Challenge.
Copy the listing below line for line, leaving out the pictures.

Data listing.
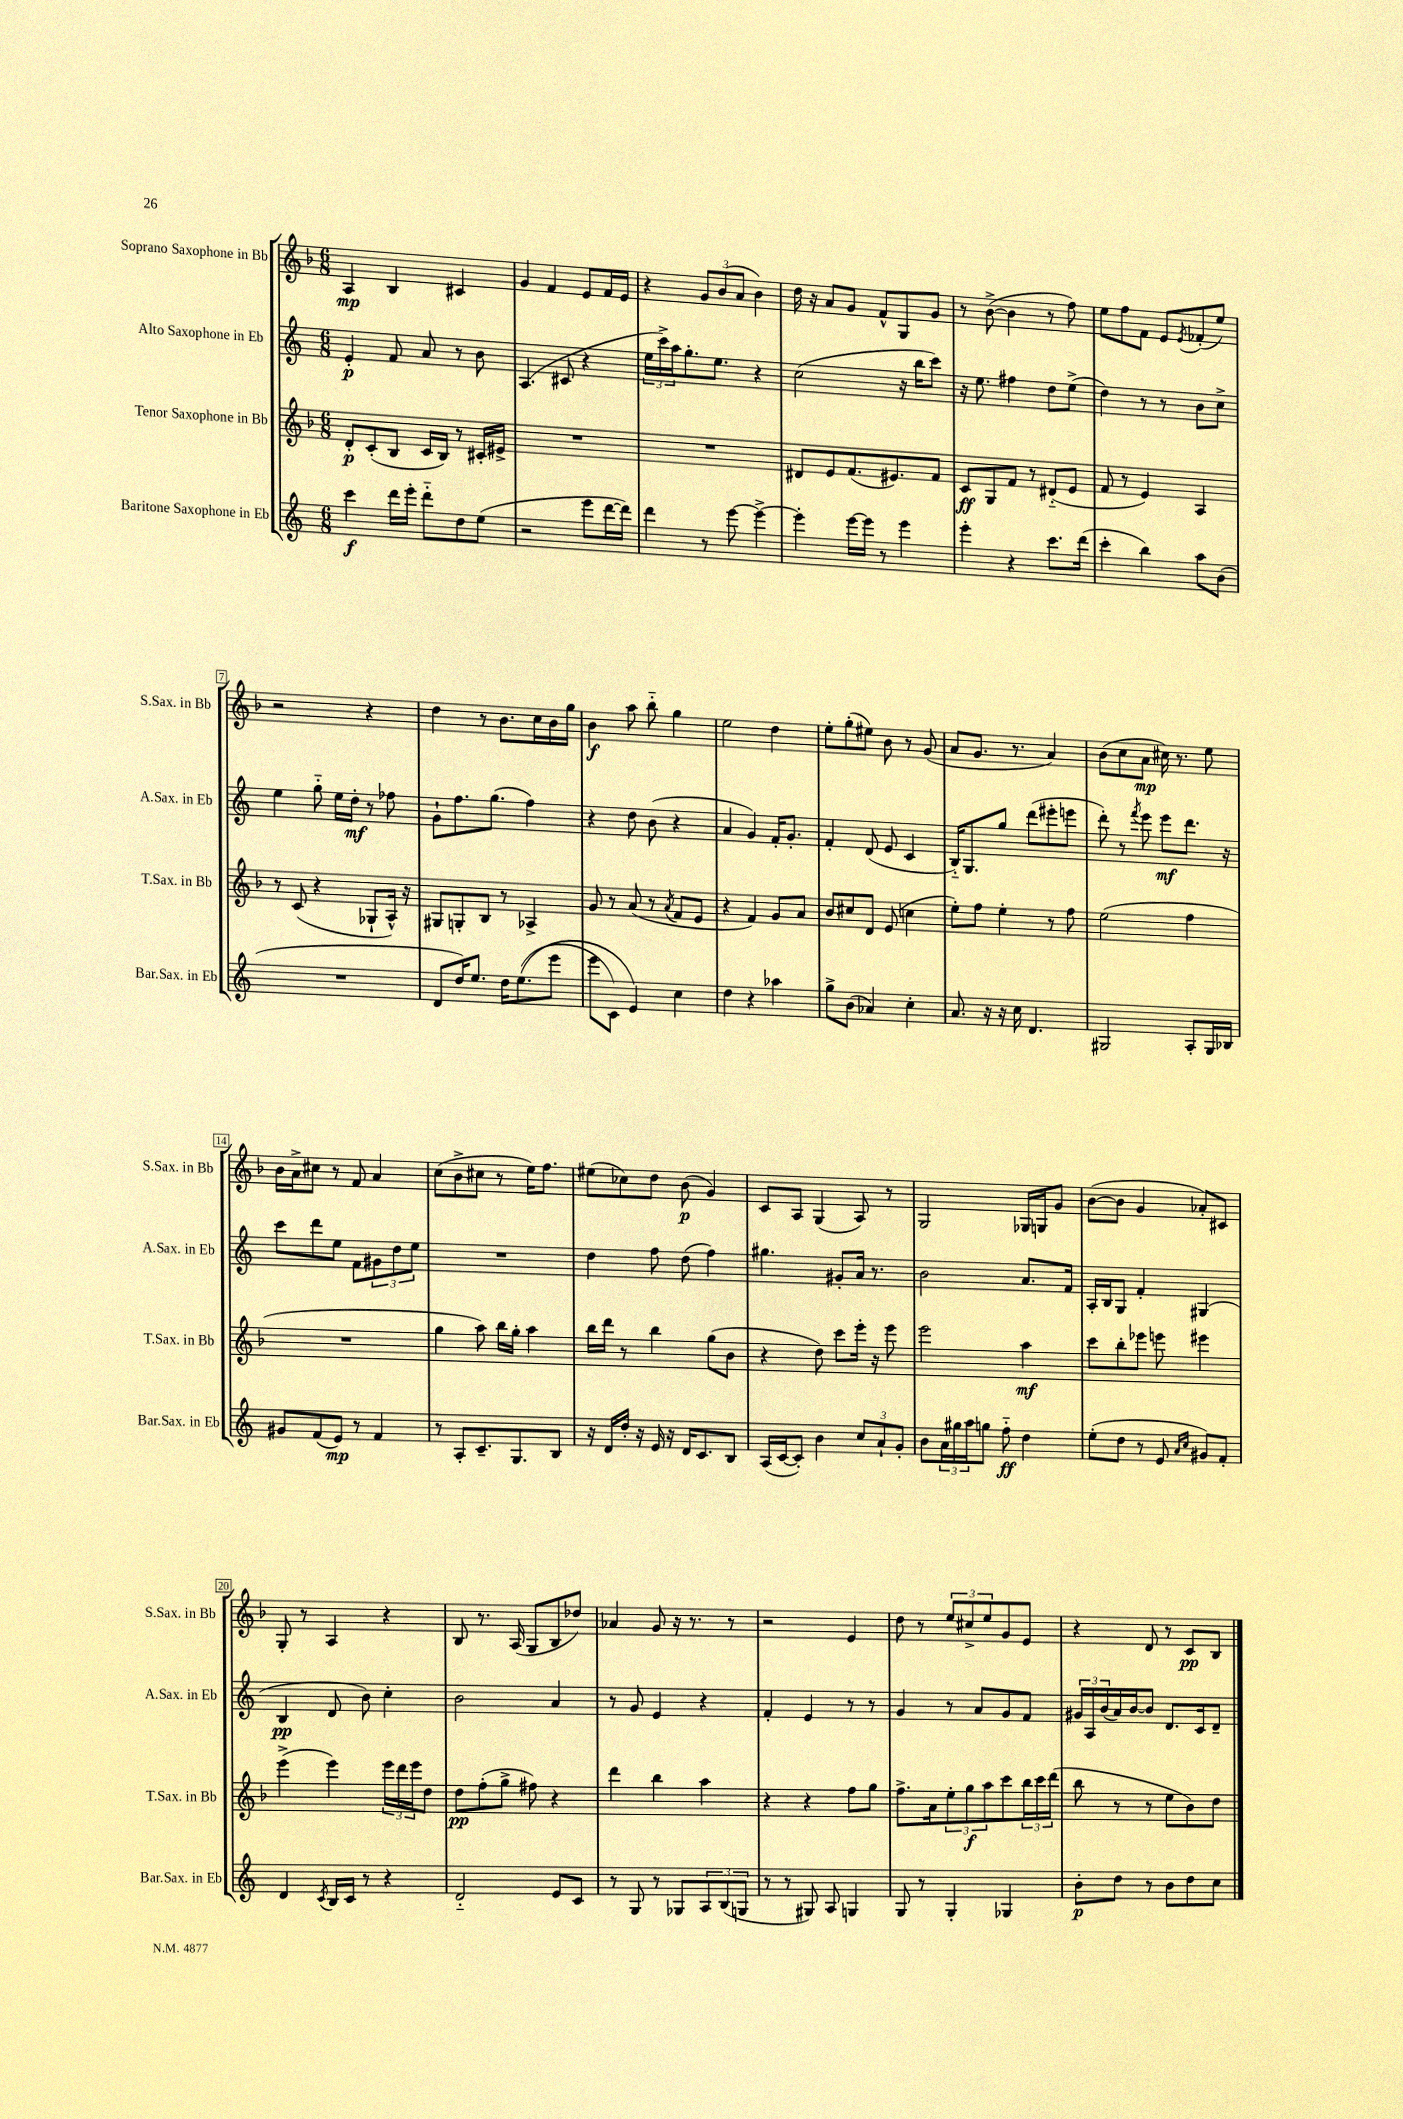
<<
\new StaffGroup <<
\new Staff = "s0" \with { instrumentName = "Soprano Saxophone in Bb" shortInstrumentName = "S.Sax. in Bb" } {
    \clef treble \key f \major \numericTimeSignature \time 6/8
    a4\mp bes4 cis'4 |
    g'4 f'4 e'8 f'16 e'16 |
    r4 \tuplet 3/2 { g'8 bes'8( a'8 } bes'4) |
    d''16 r16 a'8 g'8 f'8-^ g8 g'8 |
    r8 bes'8~->( bes'4 r8 f''8) |
    e''8 f''8 f'8 e'8 \acciaccatura { e'8 } fes'8-.( e''8) |
    r2 r4 |
    d''4 r8 bes'8. c''16 bes'16 g''16 |
    bes'4\f a''8 bes''8-_ g''4 |
    e''2 d''4 |
    e''8-. g''8-.( eis''8) bes'8 r8 g'8( |
    a'8 g'8. r8. a'4) |
    bes'8( c''8 a'8\mp cis''16) r8. e''8 |
    bes'16 a'16-> cis''8 r8 f'8 a'4 |
    c''8( bes'8-> cis''8 r8 e''16) f''8. |
    eis''8( ces''8) d''8 bes'8\p( g'4) |
    c'8 a8 g4( a8) r8 |
    g2 ges16 g16 g'8 |
    bes'8~( bes'8 g'4 aes'8-.) cis'8 |
    g8-. r8 a4 r4 |
    bes8 r8. a16( g8 bes8 des''8) |
    aes'4 g'8 r16 r8. r8 |
    r2 e'4 |
    d''8 r8 \tuplet 3/2 { e''8 cis''8-> e''8 } g'8 e'8 |
    r4 d'8 r8 c'8\pp bes8 \bar "|." |
}
\new Staff = "s1" \with { instrumentName = "Alto Saxophone in Eb" shortInstrumentName = "A.Sax. in Eb" } {
    \clef treble \key c \major \numericTimeSignature \time 6/8
    e'4-.\p f'8 a'8 r8 b'8 |
    a4.( cis'8 r4 |
    \tuplet 3/2 { e''16 c'''16->) a''16 } g''8.-. e''8. r4 |
    c''2( r16 b''16 c'''8) |
    r16 e''8. fis''4 d''8 e''8->( |
    d''4) r8 r8 b'8 c''8-> |
    e''4 g''8-_ e''16 d''16-.\mf r8 fes''8 |
    g'8-! f''8. g''8.( f''4) |
    r4 d''8 b'8( r4 |
    a'4 g'4) f'16-. g'8.-. |
    f'4-. d'8( e'8 c'4 |
    b16-_) g8. g''8 d'''8( eis'''8-. e'''8 |
    d'''8-.) r8 \acciaccatura { f'''8 } e'''8 e'''8\mf d'''8. r16 |
    c'''8 d'''8 e''8 f'8 \tuplet 3/2 { gis'8 d''8 e''8 } |
    R2. |
    d''4 f''8 d''8( f''4) |
    gis''4. gis'8-. a'16 r8. |
    b'2 a'8. f'16 |
    a16-. b16 g8 f'4-. gis4( |
    b4\pp d'8 b'8) c''4-. |
    b'2 a'4 |
    r8 g'8 e'4 r4 |
    f'4-. e'4 r8 r8 |
    g'4 r8 a'8 g'8 f'8 |
    \tuplet 3/2 { gis'16 a16 b'16( } a'16) b'16~ b'8 d'8. c'16 d'8-- \bar "|." |
}
\new Staff = "s2" \with { instrumentName = "Tenor Saxophone in Bb" shortInstrumentName = "T.Sax. in Bb" } {
    \clef treble \key f \major \numericTimeSignature \time 6/8
    d'8-.\p c'8-.( bes8 c'16 bes16) r8 cis'16-. eis'16-> |
    R2. |
    R2. |
    dis'8 e'8 f'8.( eis'8.) f'8 |
    c'8\ff g8 f'8 r8 dis'8-_( e'8 |
    f'8 r8 e'4) a4 |
    r8 c'8( r4 ges8-! a16-^) r16 |
    gis8 g8-. bes8 r8 aes4-> |
    g'8 r8 a'8( r8 \acciaccatura { a'8 } f'8 e'8 |
    r4 f'4) g'8 a'8 |
    bes'8 cis''8 d'8 e'8( c''4 |
    e''8-.) f''8 e''4-. r8 f''8 |
    e''2( f''4 |
    R2. |
    g''4 a''8) bes''16 g''16-. a''4 |
    bes''16 d'''16 r8 bes''4 g''8( bes'8 |
    r4 d''8) c'''8 e'''16-. r16 e'''8 |
    e'''2 a''4\mf |
    c'''8 bes''8-. ees'''8 e'''8 eis'''4 |
    e'''4->( e'''4) \tuplet 3/2 { e'''16 d'''16 e'''16 } d''8 |
    d''8\pp f''8-.( g''8-> fis''8) r4 |
    d'''4 bes''4 a''4 |
    r4 r4 f''8 g''8 |
    f''8.-> a'16 \tuplet 3/2 { e''8-. g''8\f a''8 } c'''8 \tuplet 3/2 { bes''16 c'''16 d'''16( } |
    bes''8 r8 r8 e''8 bes'8) d''8 \bar "|." |
}
\new Staff = "s3" \with { instrumentName = "Baritone Saxophone in Eb" shortInstrumentName = "Bar.Sax. in Eb" } {
    \clef treble \key c \major \numericTimeSignature \time 6/8
    c'''4\f d'''16 e'''16-. d'''8-_ d''8 e''8( |
    r2 e'''8 d'''16~ d'''16) |
    d'''4 r8 e'''8~ e'''4~-> |
    e'''4-. e'''16~ e'''16 r8 e'''4 |
    e'''4-. r4 c'''8. d'''16( |
    c'''4-. b''4) a''8 b'8( |
    R2. |
    d'8 d''16) e''8. d''16 e''8.(\( e'''8 |
    e'''8 c'8) e'4\) c''4 |
    d''4 r4 aes''4 |
    g''8-> b'8( aes'4) c''4-. |
    a'8. r16 r16 c''16 d'4. |
    gis2 a8-. gis16 bes16 |
    gis'8 f'8( e'8\mp) r8 f'4 |
    r8 a8-. c'8.-- g8. b8 |
    r16 d'16 d''16-. r16 e'16 r16 d'16 c'8. b8 |
    a16( c'16~ c'8-.) b'4 \tuplet 3/2 { c''8 a'8-! g'8-. } |
    b'8 \tuplet 3/2 { a'16 gis''16 a''16 } g''8 f''8-_\ff d''4 |
    e''8-.( d''8 r8 e'8 \grace { a'16 c''16 } gis'8) f'8-. |
    d'4 \acciaccatura { c'8 } b16 c'16 r8 r4 |
    d'2-_ e'8 c'8 |
    r8 g8 r8 ges8 \tuplet 3/2 { a8 b8( g8 } |
    r8 r8 gis8) a8 g4 |
    g8 r8 g4-. ges4 |
    b'8-.\p d''8 r8 b'8 d''8 c''8 \bar "|." |
}
>>
>>
\layout { \context { \Score \override BarNumber.stencil = #(make-stencil-boxer 0.1 0.3 ly:text-interface::print) } }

Completed task.
<<
\new StaffGroup <<
\new Staff = "s0" \with { instrumentName = "Soprano Saxophone in Bb" shortInstrumentName = "S.Sax. in Bb" } {
    \clef treble \key f \major \numericTimeSignature \time 6/8
    a4\mp bes4 cis'4 |
    g'4 f'4 e'8 f'16 e'16 |
    r4 \tuplet 3/2 { g'8 bes'8( a'8 } bes'4) |
    d''16 r16 a'8 g'8 f'8-^ g8 g'8 |
    r8 bes'8~->( bes'4 r8 f''8) |
    e''8 f''8 f'8 e'8 \acciaccatura { e'8 } fes'8-.( e''8) |
    r2 r4 |
    d''4 r8 bes'8. c''16 bes'16 g''16 |
    bes'4\f a''8 bes''8-_ g''4 |
    e''2 d''4 |
    e''8-. g''8-.( eis''8) bes'8 r8 g'8( |
    a'8 g'8. r8. a'4) |
    bes'8( c''8 a'8\mp cis''16) r8. e''8 |
    bes'16 a'16-> cis''8 r8 f'8 a'4 |
    c''8( bes'8-> cis''8 r8 e''16) f''8. |
    eis''8( ces''8) d''8 bes'8\p( g'4) |
    c'8 a8 g4( a8) r8 |
    g2 ges16 g16 g'8 |
    bes'8~( bes'8 g'4 aes'8-.) cis'8 |
    g8-. r8 a4 r4 |
    bes8 r8. a16( g8 bes8 des''8) |
    aes'4 g'8 r16 r8. r8 |
    r2 e'4 |
    d''8 r8 \tuplet 3/2 { e''8 cis''8-> e''8 } g'8 e'8 |
    r4 d'8 r8 c'8\pp bes8 \bar "|." |
}
\new Staff = "s1" \with { instrumentName = "Alto Saxophone in Eb" shortInstrumentName = "A.Sax. in Eb" } {
    \clef treble \key c \major \numericTimeSignature \time 6/8
    e'4-.\p f'8 a'8 r8 b'8 |
    a4.( cis'8 r4 |
    \tuplet 3/2 { e''16 c'''16->) a''16 } g''8.-. e''8. r4 |
    c''2( r16 b''16 c'''8) |
    r16 e''8. fis''4 d''8 e''8->( |
    d''4) r8 r8 b'8 c''8-> |
    e''4 g''8-_ e''16 d''16-.\mf r8 fes''8 |
    g'8-! f''8. g''8.( f''4) |
    r4 d''8 b'8( r4 |
    a'4 g'4) f'16-. g'8.-. |
    f'4-. d'8( e'8 c'4 |
    b16-_) g8. g''8 d'''8( eis'''8-. e'''8 |
    d'''8-.) r8 \acciaccatura { f'''8 } e'''8 e'''8\mf d'''8. r16 |
    c'''8 d'''8 e''8 f'8 \tuplet 3/2 { gis'8 d''8 e''8 } |
    R2. |
    d''4 f''8 d''8( f''4) |
    gis''4. gis'8-. a'16 r8. |
    b'2 a'8. f'16 |
    a16-. b16 g8 f'4-. gis4( |
    b4\pp d'8 b'8) c''4-. |
    b'2 a'4 |
    r8 g'8 e'4 r4 |
    f'4-. e'4 r8 r8 |
    g'4 r8 a'8 g'8 f'8 |
    \tuplet 3/2 { gis'16 a16 b'16( } a'16) b'16~ b'8 d'8. c'16 d'8-- \bar "|." |
}
\new Staff = "s2" \with { instrumentName = "Tenor Saxophone in Bb" shortInstrumentName = "T.Sax. in Bb" } {
    \clef treble \key f \major \numericTimeSignature \time 6/8
    d'8-.\p c'8-.( bes8 c'16 bes16) r8 cis'16-. eis'16-> |
    R2. |
    R2. |
    dis'8 e'8 f'8.( eis'8.) f'8 |
    c'8\ff g8 f'8 r8 dis'8-_( e'8 |
    f'8 r8 e'4) a4 |
    r8 c'8( r4 ges8-! a16-^) r16 |
    gis8 g8-. bes8 r8 aes4-> |
    g'8 r8 a'8( r8 \acciaccatura { a'8 } f'8 e'8 |
    r4 f'4) g'8 a'8 |
    bes'8 cis''8 d'8 e'8( c''4 |
    e''8-.) f''8 e''4-. r8 f''8 |
    e''2( f''4 |
    R2. |
    g''4 a''8) bes''16 g''16-. a''4 |
    bes''16 d'''16 r8 bes''4 g''8( bes'8 |
    r4 d''8) c'''8 e'''16-. r16 e'''8 |
    e'''2 a''4\mf |
    c'''8 bes''8-. ees'''8 e'''8 eis'''4 |
    e'''4->( e'''4) \tuplet 3/2 { e'''16 d'''16 e'''16 } d''8 |
    d''8\pp f''8-.( g''8-> fis''8) r4 |
    d'''4 bes''4 a''4 |
    r4 r4 f''8 g''8 |
    f''8.-> a'16 \tuplet 3/2 { e''8-. g''8\f a''8 } c'''8 \tuplet 3/2 { bes''16 c'''16 d'''16( } |
    bes''8 r8 r8 e''8 bes'8) d''8 \bar "|." |
}
\new Staff = "s3" \with { instrumentName = "Baritone Saxophone in Eb" shortInstrumentName = "Bar.Sax. in Eb" } {
    \clef treble \key c \major \numericTimeSignature \time 6/8
    c'''4\f d'''16 e'''16-. d'''8-_ d''8 e''8( |
    r2 e'''8 d'''16~ d'''16) |
    d'''4 r8 e'''8~ e'''4~-> |
    e'''4-. e'''16~ e'''16 r8 e'''4 |
    e'''4-. r4 c'''8. d'''16( |
    c'''4-. b''4) a''8 b'8( |
    R2. |
    d'8 d''16) e''8. d''16 e''8.(\( e'''8 |
    e'''8 c'8) e'4\) c''4 |
    d''4 r4 aes''4 |
    g''8-> b'8( aes'4) c''4-. |
    a'8. r16 r16 c''16 d'4. |
    gis2 a8-. gis16 bes16 |
    gis'8 f'8( e'8\mp) r8 f'4 |
    r8 a8-. c'8.-- g8. b8 |
    r16 d'16 d''16-. r16 e'16 r16 d'16 c'8. b8 |
    a16( c'16~ c'8-.) b'4 \tuplet 3/2 { c''8 a'8-! g'8-. } |
    b'8 \tuplet 3/2 { a'16 gis''16 a''16 } g''8 f''8-_\ff d''4 |
    e''8-.( d''8 r8 e'8 \grace { a'16 c''16 } gis'8) f'8-. |
    d'4 \acciaccatura { c'8 } b16 c'16 r8 r4 |
    d'2-_ e'8 c'8 |
    r8 g8 r8 ges8 \tuplet 3/2 { a8 b8( g8 } |
    r8 r8 gis8) a8 g4 |
    g8 r8 g4-. ges4 |
    b'8-.\p d''8 r8 b'8 d''8 c''8 \bar "|." |
}
>>
>>
\layout { \context { \Score \override BarNumber.stencil = #(make-stencil-boxer 0.1 0.3 ly:text-interface::print) } }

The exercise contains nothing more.